ACTION ITEM
Once you reach the line with "(430, 265) = (316, 245): black" below, copy each line exactly, stopping after the line with "(252, 232) = (335, 228): white", and skip any pictures.

Object transformation records
======

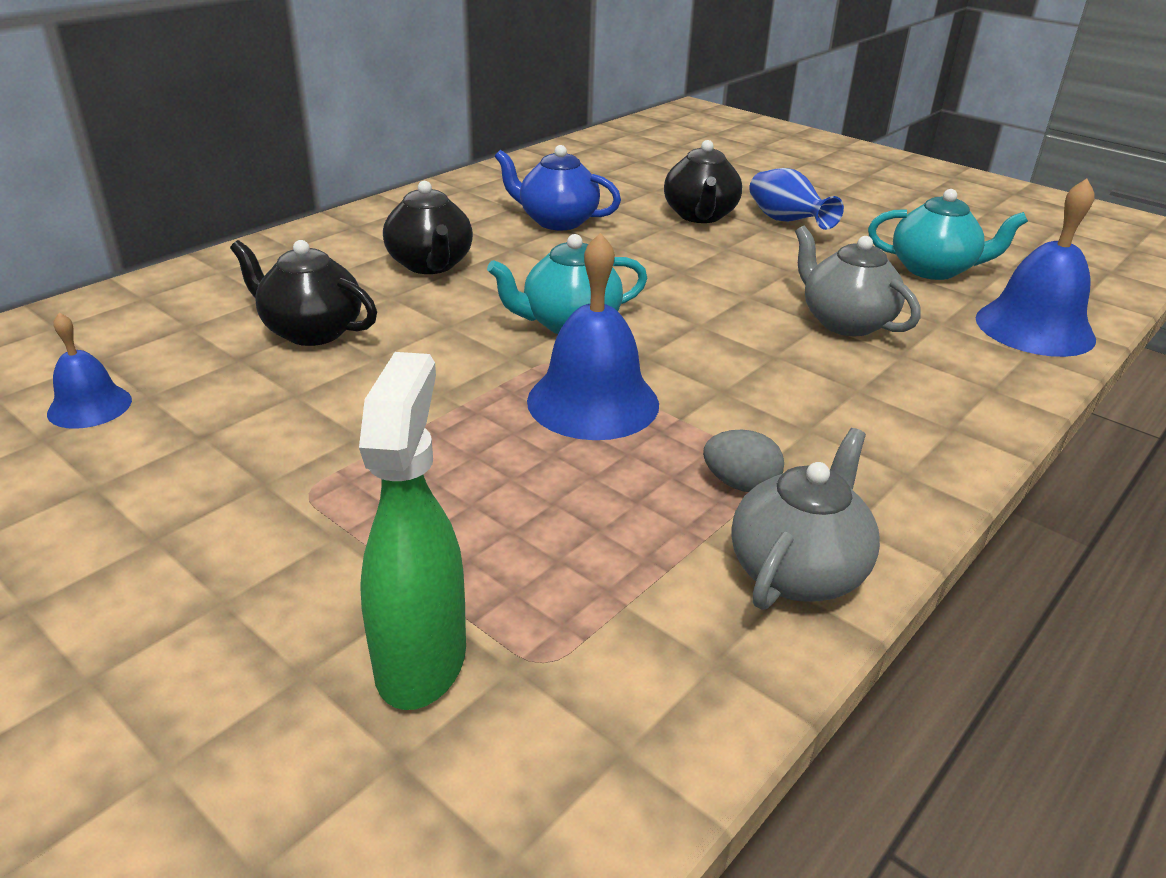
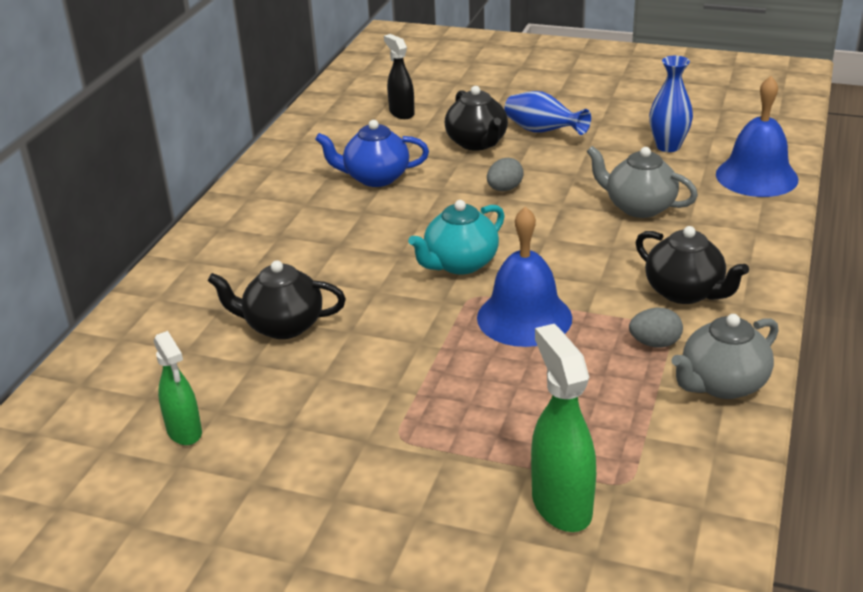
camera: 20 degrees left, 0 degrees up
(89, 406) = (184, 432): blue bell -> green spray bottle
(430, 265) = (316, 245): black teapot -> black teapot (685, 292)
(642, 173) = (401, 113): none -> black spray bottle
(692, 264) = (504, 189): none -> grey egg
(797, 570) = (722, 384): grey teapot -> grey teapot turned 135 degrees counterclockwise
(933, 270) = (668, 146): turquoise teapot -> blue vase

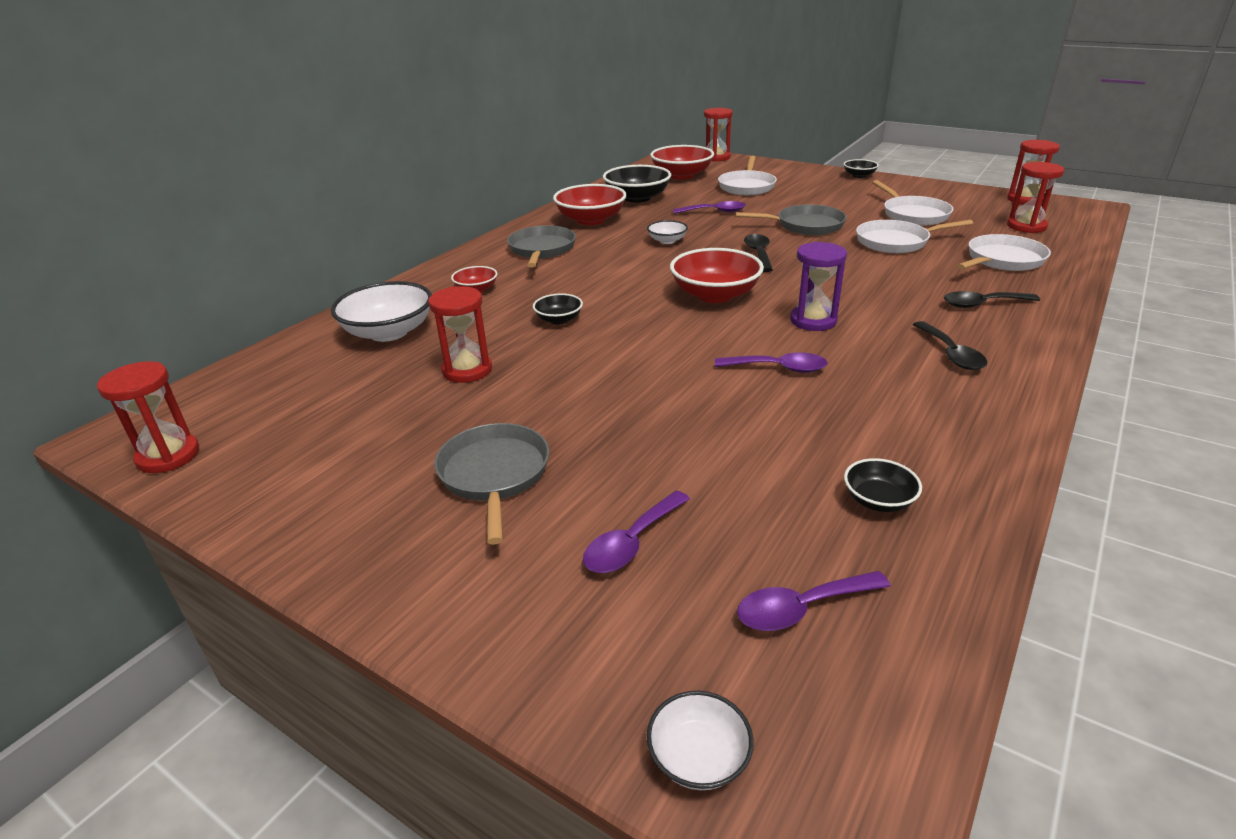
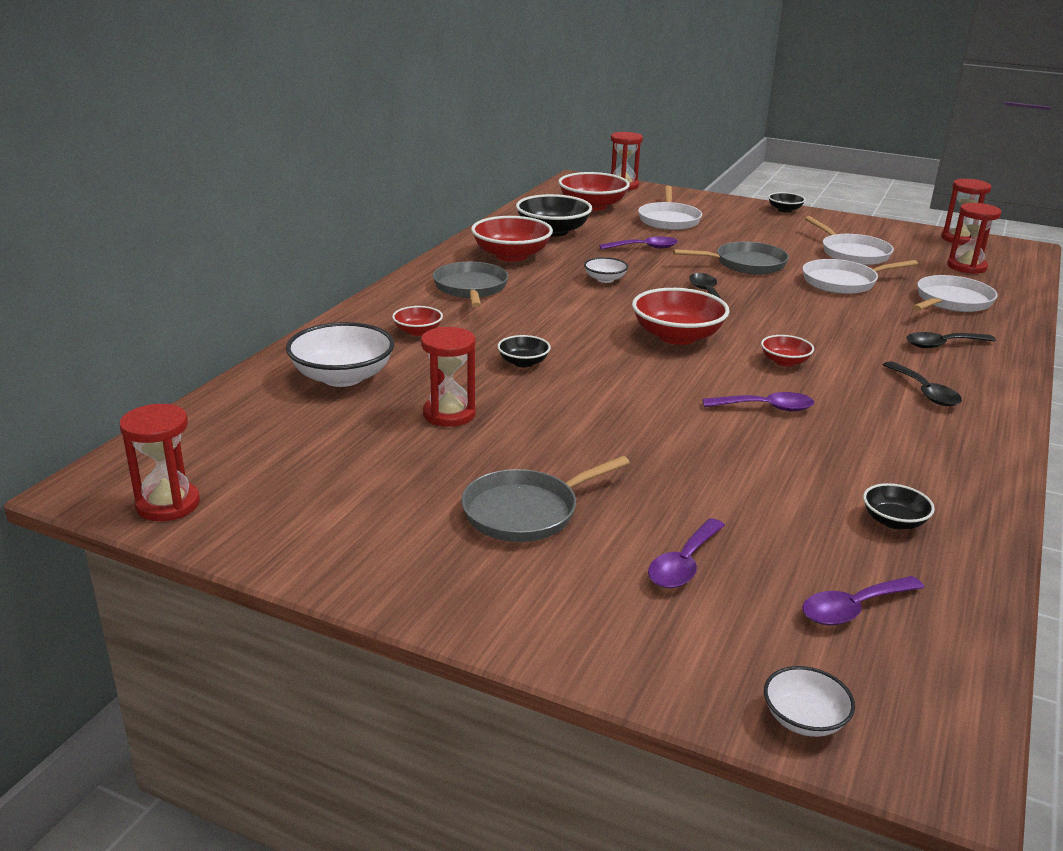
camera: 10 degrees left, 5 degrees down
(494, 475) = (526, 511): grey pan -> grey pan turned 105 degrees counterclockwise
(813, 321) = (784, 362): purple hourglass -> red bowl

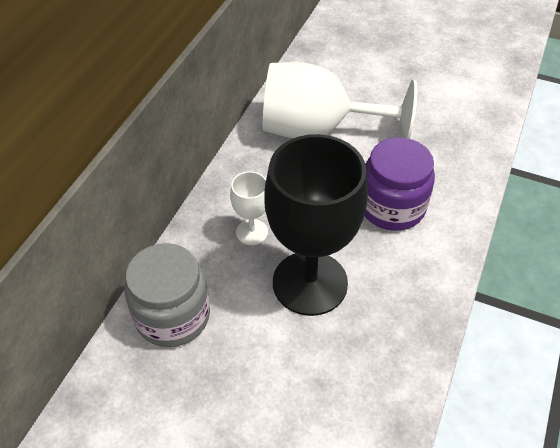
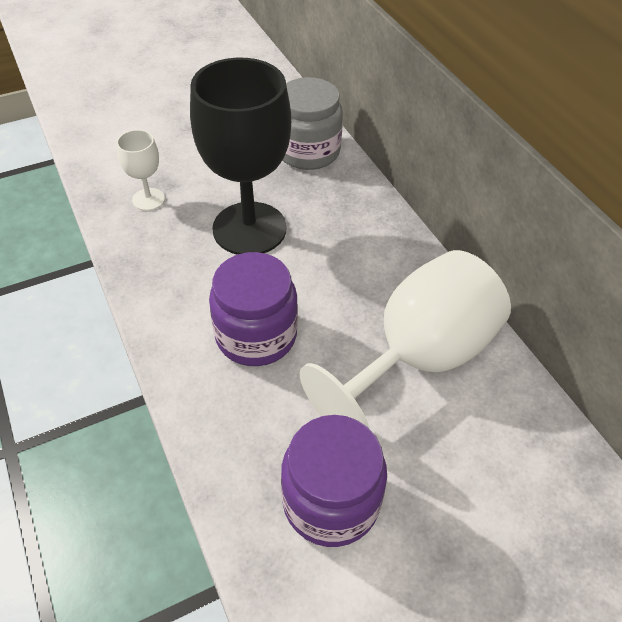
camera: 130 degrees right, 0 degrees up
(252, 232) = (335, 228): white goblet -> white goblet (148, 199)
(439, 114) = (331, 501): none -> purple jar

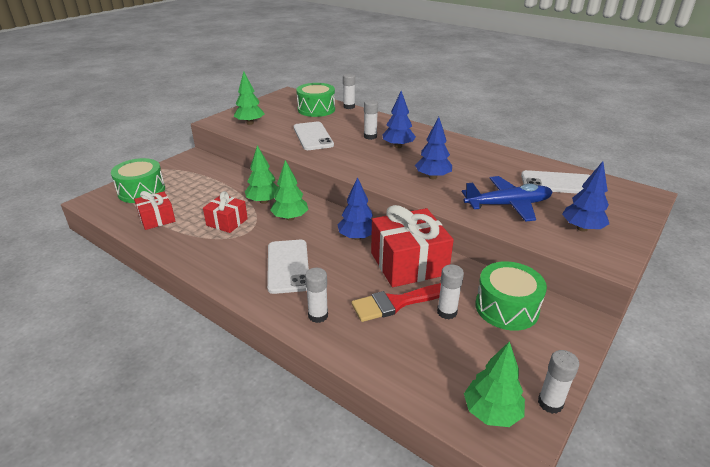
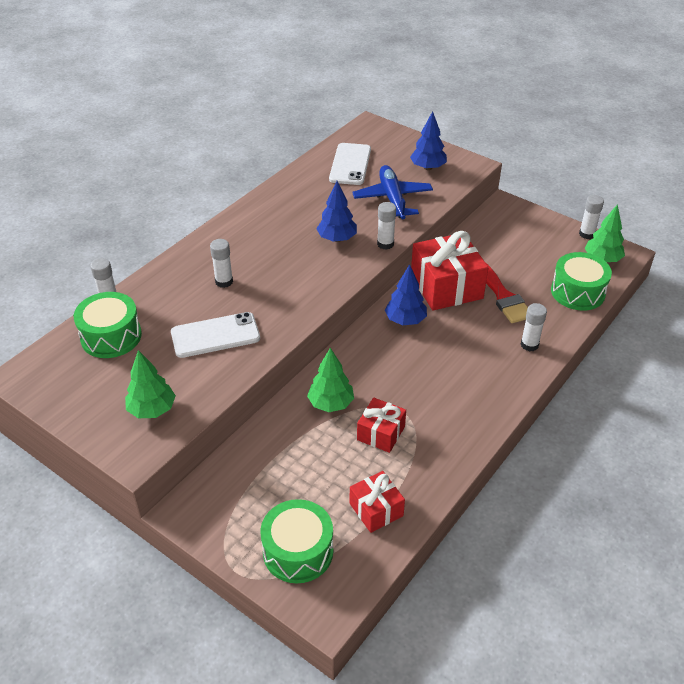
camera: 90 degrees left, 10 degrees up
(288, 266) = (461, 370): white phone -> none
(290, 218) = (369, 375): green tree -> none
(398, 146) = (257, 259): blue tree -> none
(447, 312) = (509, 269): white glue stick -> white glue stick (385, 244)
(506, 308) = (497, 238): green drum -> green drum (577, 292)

======

RESPONSE TO THIS EXERCISE
(430, 265) = (316, 245): black teapot -> black teapot (685, 292)
(642, 173) = (401, 113): none -> black spray bottle
(692, 264) = (504, 189): none -> grey egg
(797, 570) = (722, 384): grey teapot -> grey teapot turned 135 degrees counterclockwise
(933, 270) = (668, 146): turquoise teapot -> blue vase

camera: 10 degrees left, 5 degrees down
(494, 475) = (526, 511): grey pan -> grey pan turned 105 degrees counterclockwise
(813, 321) = (784, 362): purple hourglass -> red bowl

camera: 130 degrees right, 0 degrees up
(252, 232) = (335, 228): white goblet -> white goblet (148, 199)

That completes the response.